(Recorded data)

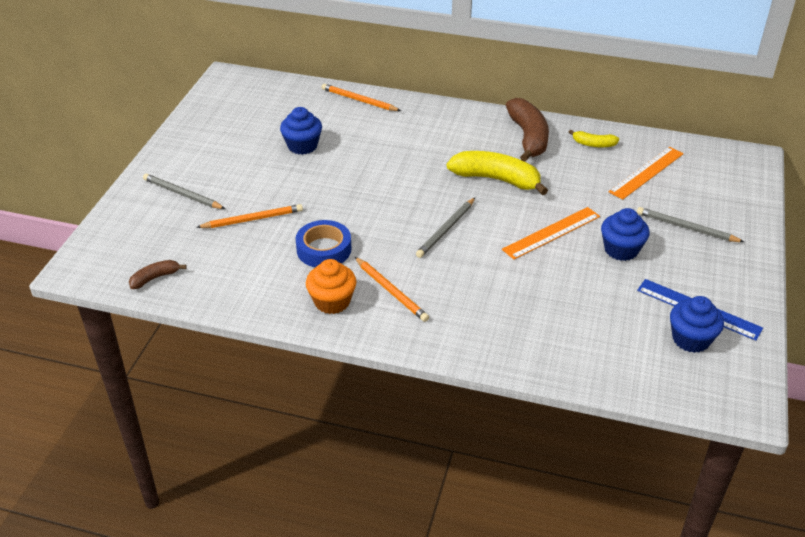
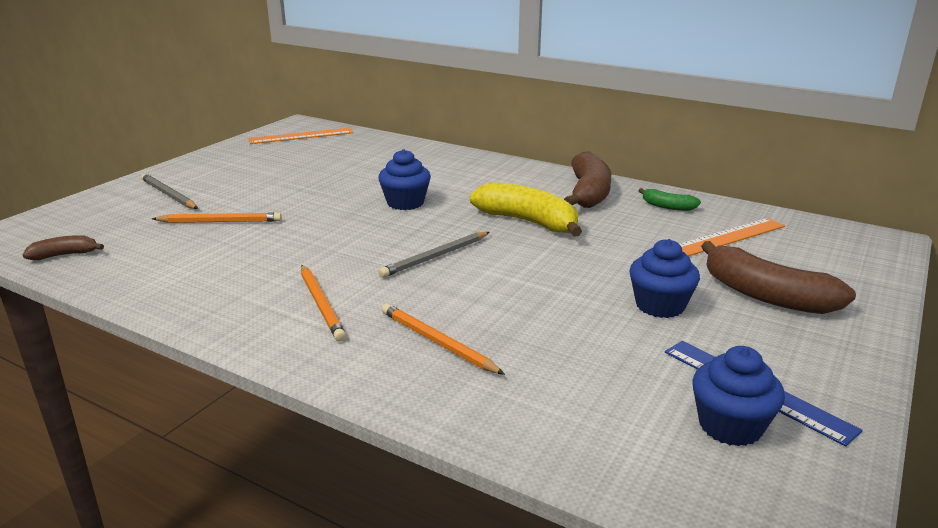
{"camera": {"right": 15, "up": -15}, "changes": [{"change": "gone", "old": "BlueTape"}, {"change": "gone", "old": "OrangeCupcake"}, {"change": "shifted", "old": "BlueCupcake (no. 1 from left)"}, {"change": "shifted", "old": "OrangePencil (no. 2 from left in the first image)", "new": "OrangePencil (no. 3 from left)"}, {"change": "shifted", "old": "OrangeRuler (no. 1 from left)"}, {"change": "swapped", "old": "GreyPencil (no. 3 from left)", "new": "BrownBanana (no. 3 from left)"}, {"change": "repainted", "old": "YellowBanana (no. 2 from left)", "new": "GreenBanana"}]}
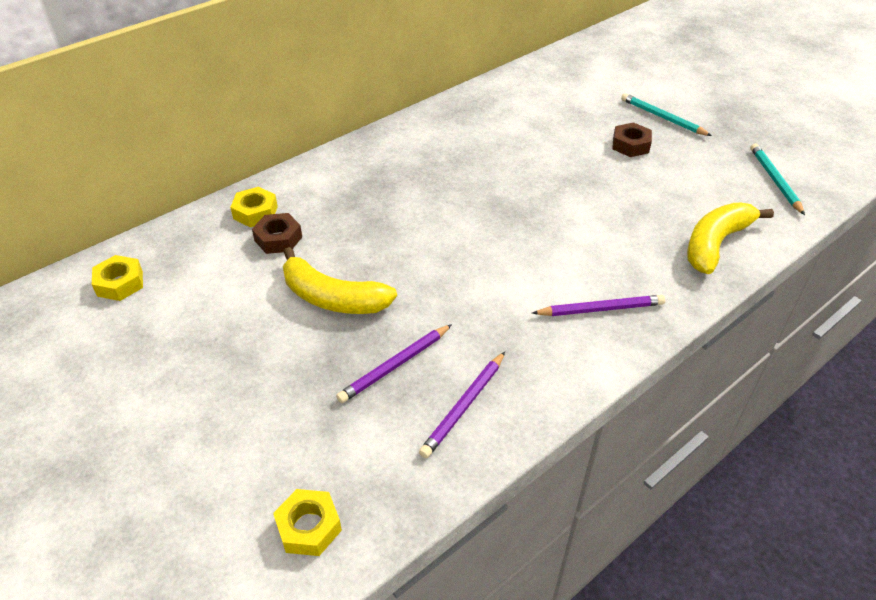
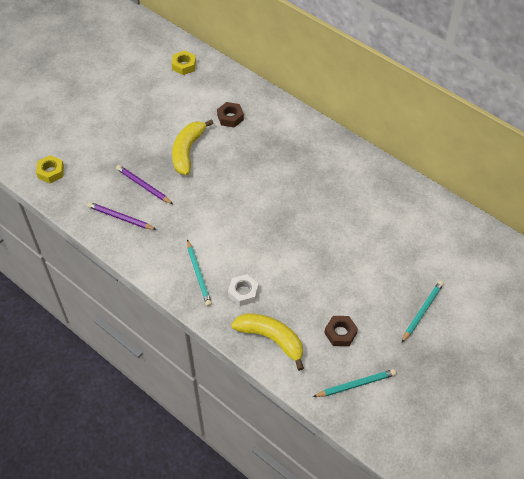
{"camera": {"right": 80, "up": 10}, "changes": [{"change": "gone", "old": "YellowNut (no. 2 from left)"}, {"change": "new", "new": "WhiteNut"}, {"change": "shifted", "old": "BrownNut (no. 2 from left)"}, {"change": "repainted", "old": "PurplePencil (no. 3 from left)", "new": "TurquoisePencil (no. 1 from left)"}]}
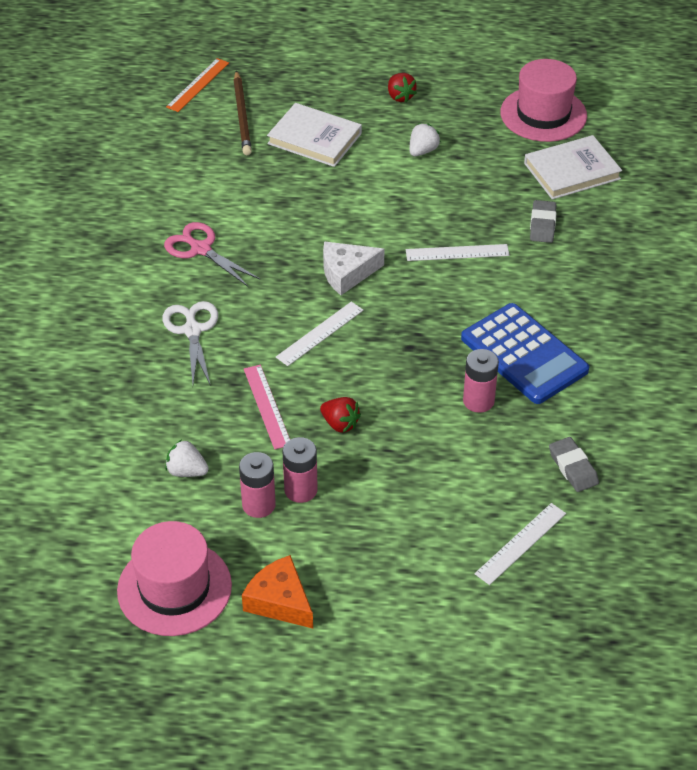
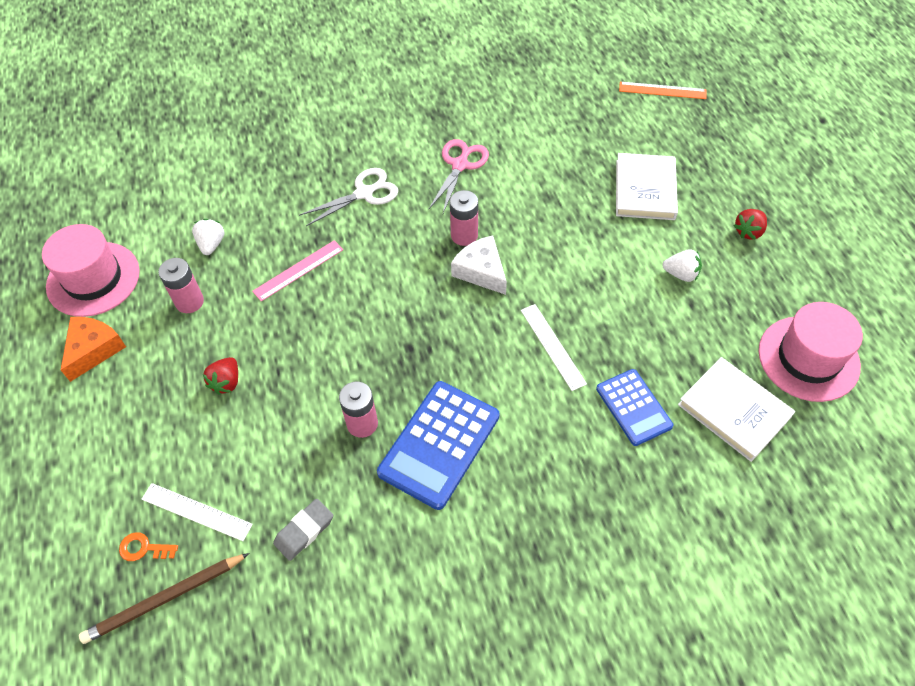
{"camera": {"right": 70, "up": 10}, "changes": [{"change": "gone", "old": "WhiteRuler (no. 1 from left)"}, {"change": "new", "new": "OrangeKey"}, {"change": "shifted", "old": "BrownPencil"}, {"change": "shifted", "old": "PinkBattery (no. 2 from left in the first image)", "new": "PinkBattery (no. 3 from left)"}, {"change": "shifted", "old": "RedStrawberry (no. 1 from left)"}, {"change": "swapped", "old": "GreyEraser (no. 1 from left)", "new": "BlueCalculator (no. 2 from left)"}]}
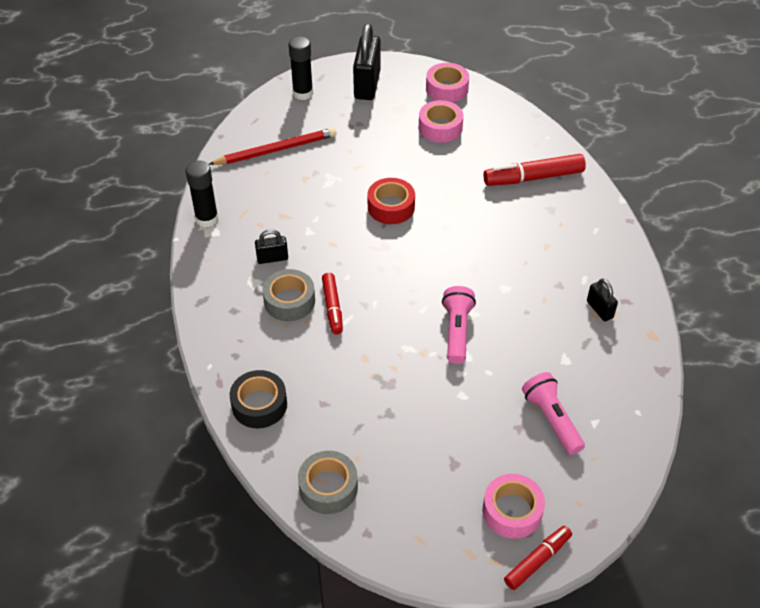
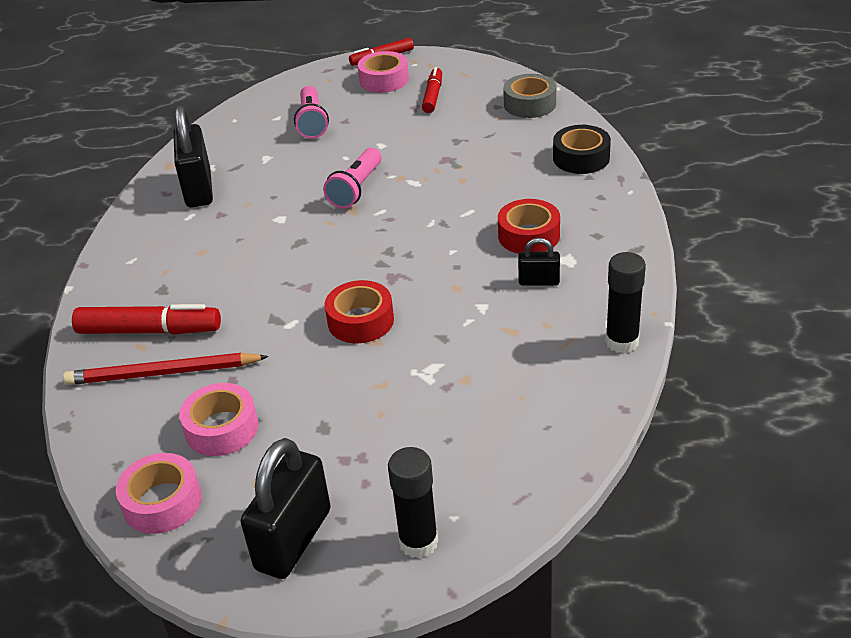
{"camera": {"right": -160, "up": -10}, "changes": [{"change": "shifted", "old": "RedPencil"}, {"change": "shifted", "old": "RedMarker (no. 1 from left in the first image)", "new": "RedMarker (no. 3 from left)"}, {"change": "repainted", "old": "GreyTape (no. 1 from left)", "new": "RedTape (no. 2 from left)"}, {"change": "scaled", "old": "BlackPadlock (no. 3 from left in the first image)", "factor": 1.95}]}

(End Recorded data)

▶ **Work to complete**
Leaving the pictures aside, repeat the data above exactly.

▶ **Solution to this task**
{"camera": {"right": 15, "up": -15}, "changes": [{"change": "gone", "old": "BlueTape"}, {"change": "gone", "old": "OrangeCupcake"}, {"change": "shifted", "old": "BlueCupcake (no. 1 from left)"}, {"change": "shifted", "old": "OrangePencil (no. 2 from left in the first image)", "new": "OrangePencil (no. 3 from left)"}, {"change": "shifted", "old": "OrangeRuler (no. 1 from left)"}, {"change": "swapped", "old": "GreyPencil (no. 3 from left)", "new": "BrownBanana (no. 3 from left)"}, {"change": "repainted", "old": "YellowBanana (no. 2 from left)", "new": "GreenBanana"}]}
{"camera": {"right": 80, "up": 10}, "changes": [{"change": "gone", "old": "YellowNut (no. 2 from left)"}, {"change": "new", "new": "WhiteNut"}, {"change": "shifted", "old": "BrownNut (no. 2 from left)"}, {"change": "repainted", "old": "PurplePencil (no. 3 from left)", "new": "TurquoisePencil (no. 1 from left)"}]}
{"camera": {"right": 70, "up": 10}, "changes": [{"change": "gone", "old": "WhiteRuler (no. 1 from left)"}, {"change": "new", "new": "OrangeKey"}, {"change": "shifted", "old": "BrownPencil"}, {"change": "shifted", "old": "PinkBattery (no. 2 from left in the first image)", "new": "PinkBattery (no. 3 from left)"}, {"change": "shifted", "old": "RedStrawberry (no. 1 from left)"}, {"change": "swapped", "old": "GreyEraser (no. 1 from left)", "new": "BlueCalculator (no. 2 from left)"}]}
{"camera": {"right": -160, "up": -10}, "changes": [{"change": "shifted", "old": "RedPencil"}, {"change": "shifted", "old": "RedMarker (no. 1 from left in the first image)", "new": "RedMarker (no. 3 from left)"}, {"change": "repainted", "old": "GreyTape (no. 1 from left)", "new": "RedTape (no. 2 from left)"}, {"change": "scaled", "old": "BlackPadlock (no. 3 from left in the first image)", "factor": 1.95}]}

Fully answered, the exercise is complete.